BEGIN Dataset records
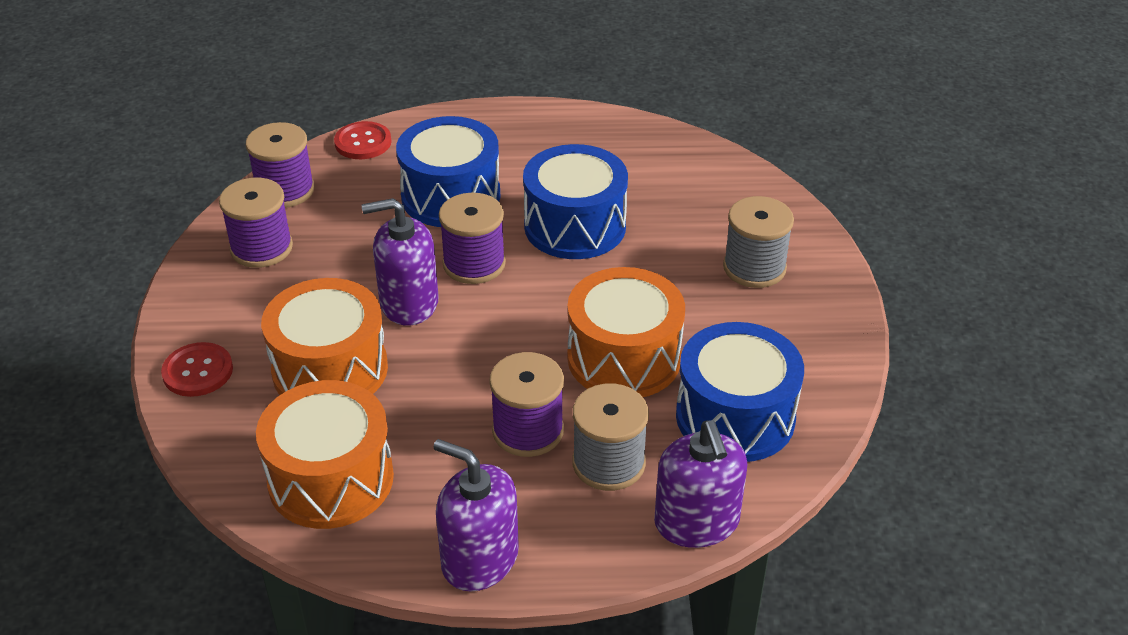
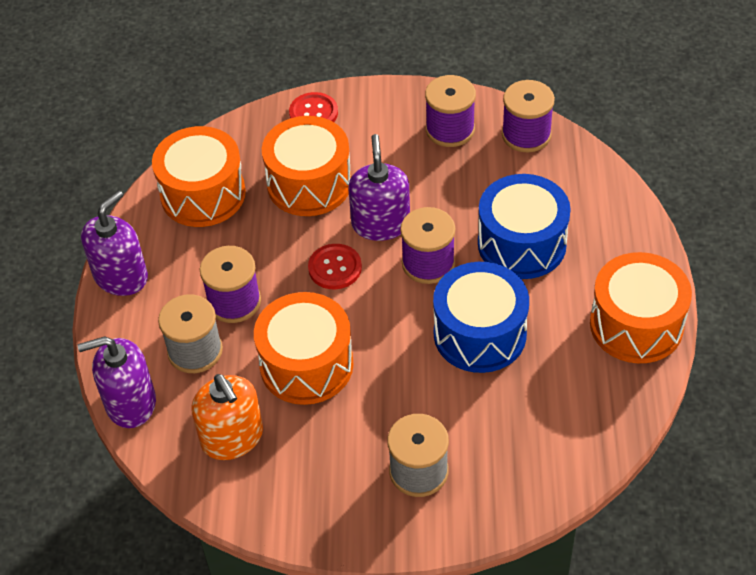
camera: 95 degrees right, 10 degrees up
(363, 142) = (599, 178): red button -> red button (335, 268)
(561, 128) = (636, 324): none -> orange drum
(735, 417) = (232, 437): blue drum -> orange soap dispenser

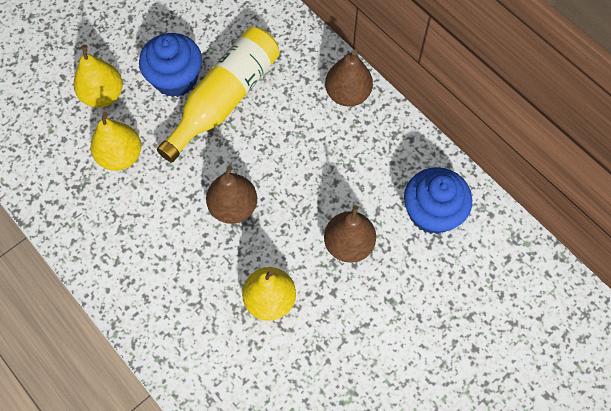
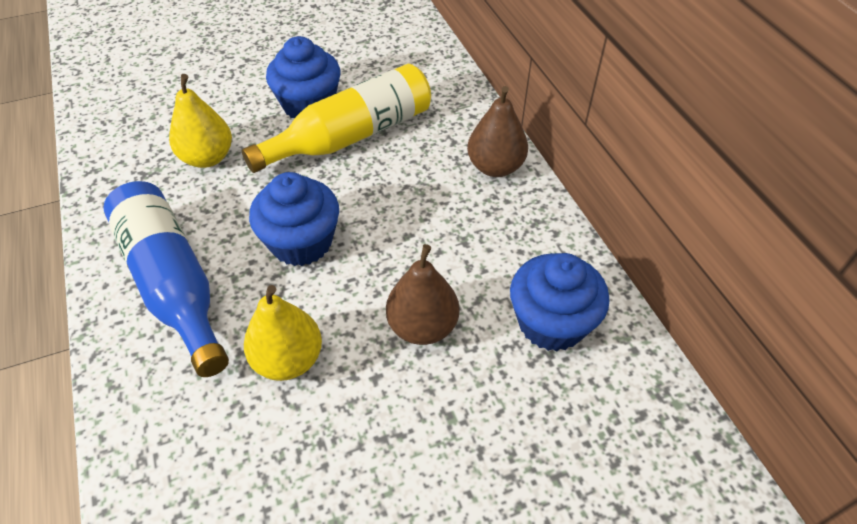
camera: 20 degrees right, 15 degrees down
(103, 95) = (225, 100): yellow pear -> none
(157, 271) = (173, 283): none -> blue bottle
(233, 207) = (301, 242): brown pear -> blue cupcake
END Dataset records
Please return, exactly and with pictures omitted, the lines from the line holding "(735, 417) = (232, 437): blue" through the end of the data above, inclusive.

(735, 417) = (232, 437): blue drum -> orange soap dispenser

camera: 20 degrees right, 15 degrees down
(103, 95) = (225, 100): yellow pear -> none
(157, 271) = (173, 283): none -> blue bottle
(233, 207) = (301, 242): brown pear -> blue cupcake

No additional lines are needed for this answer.